- _Record extracts_
►
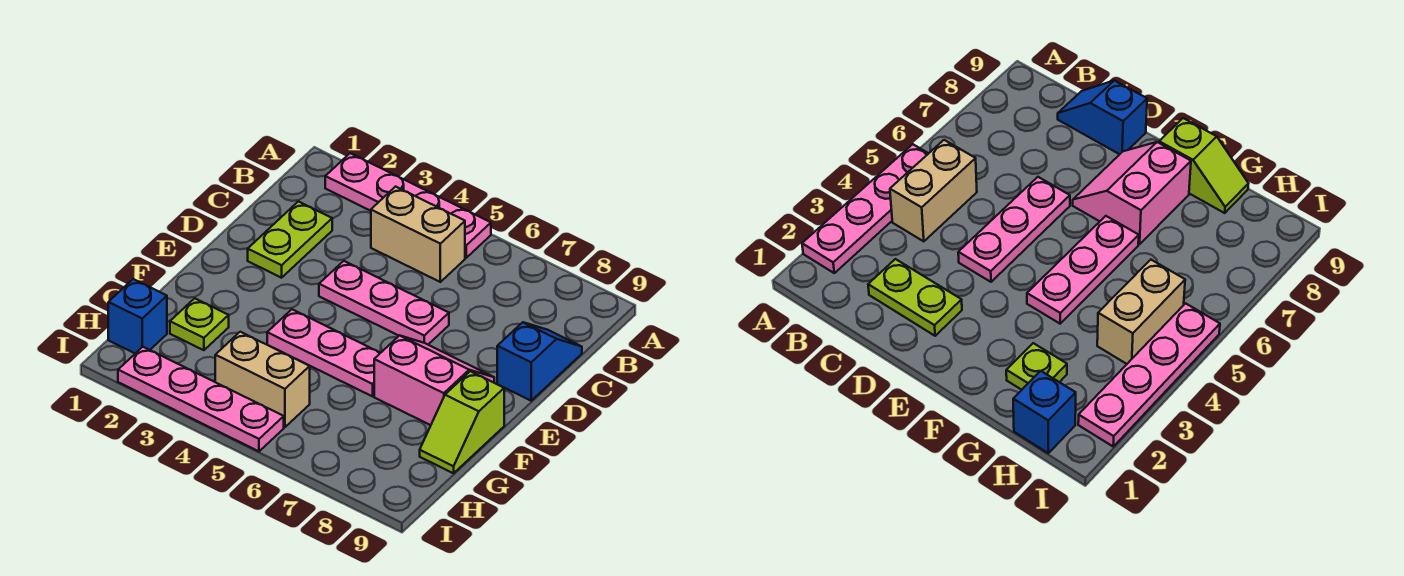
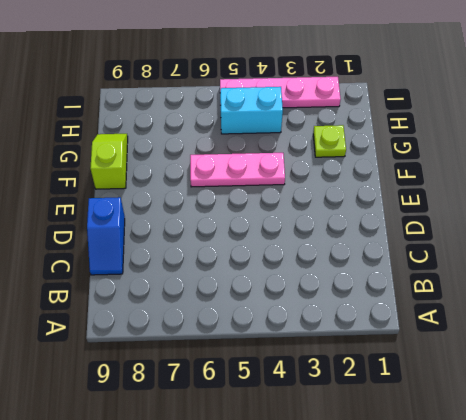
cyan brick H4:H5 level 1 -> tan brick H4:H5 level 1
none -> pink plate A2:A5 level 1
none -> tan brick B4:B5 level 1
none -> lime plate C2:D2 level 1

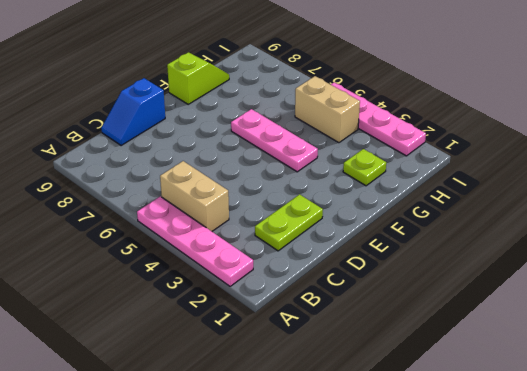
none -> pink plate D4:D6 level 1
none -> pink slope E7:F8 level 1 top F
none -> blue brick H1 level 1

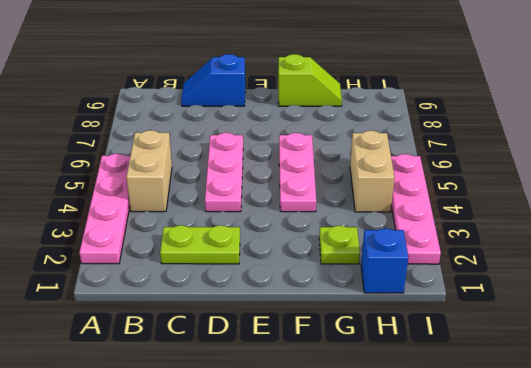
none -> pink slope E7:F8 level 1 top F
◄
►
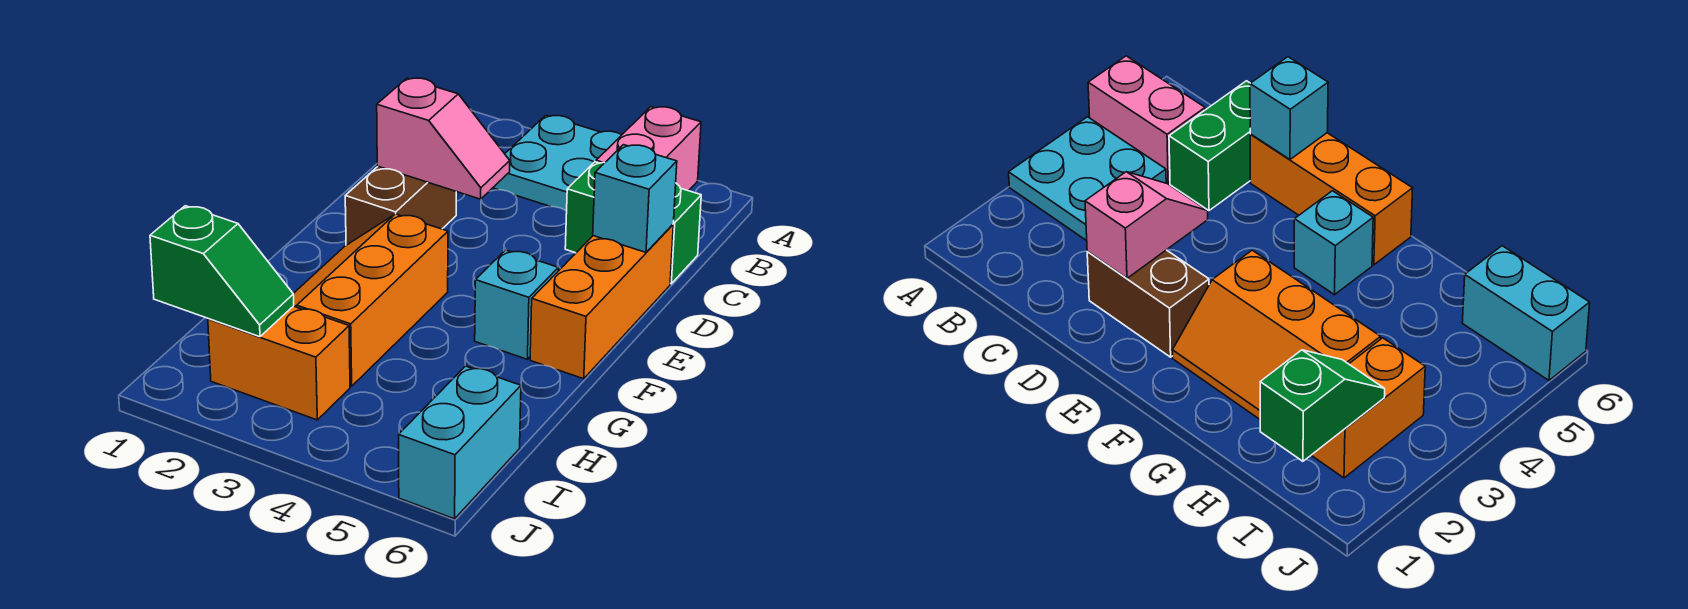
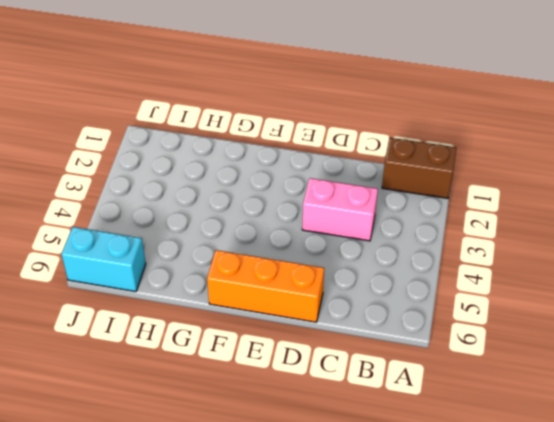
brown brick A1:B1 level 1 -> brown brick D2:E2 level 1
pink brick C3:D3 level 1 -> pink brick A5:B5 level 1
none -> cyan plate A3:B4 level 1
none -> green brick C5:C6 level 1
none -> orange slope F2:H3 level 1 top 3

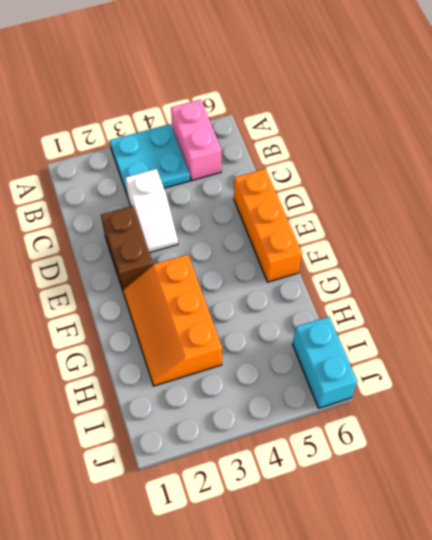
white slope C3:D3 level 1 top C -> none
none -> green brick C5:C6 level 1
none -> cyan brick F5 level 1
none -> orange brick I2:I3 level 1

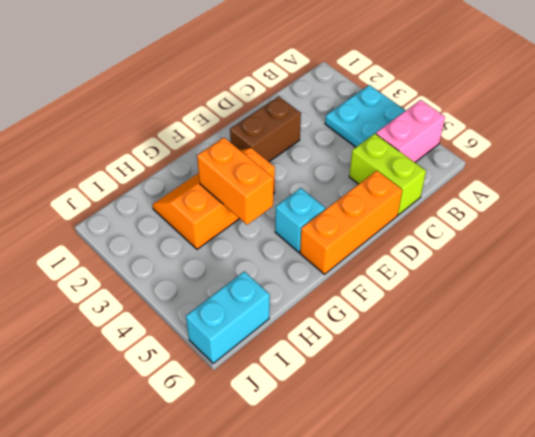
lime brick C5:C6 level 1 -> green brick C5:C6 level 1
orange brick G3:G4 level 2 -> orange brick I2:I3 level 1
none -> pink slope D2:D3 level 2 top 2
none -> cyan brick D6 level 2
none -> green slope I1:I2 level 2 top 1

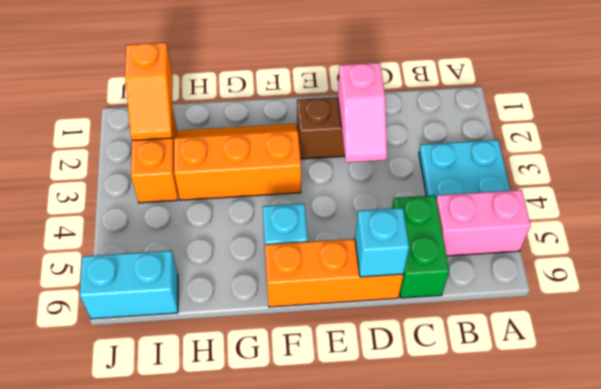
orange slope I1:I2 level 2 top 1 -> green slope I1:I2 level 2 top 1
◄
►
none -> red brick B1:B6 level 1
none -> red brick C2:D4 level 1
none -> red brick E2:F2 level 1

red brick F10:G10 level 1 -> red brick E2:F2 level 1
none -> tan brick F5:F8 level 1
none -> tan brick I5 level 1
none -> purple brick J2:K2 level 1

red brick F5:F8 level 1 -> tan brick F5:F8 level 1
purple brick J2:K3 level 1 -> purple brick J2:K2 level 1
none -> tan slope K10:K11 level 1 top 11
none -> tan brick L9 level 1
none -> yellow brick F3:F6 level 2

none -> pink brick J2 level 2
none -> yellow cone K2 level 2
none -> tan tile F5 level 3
◄
Please copy each line of the records above in which the word "lime" can be found.

- _Response box_
none -> lime plate C2:D2 level 1
lime brick C5:C6 level 1 -> green brick C5:C6 level 1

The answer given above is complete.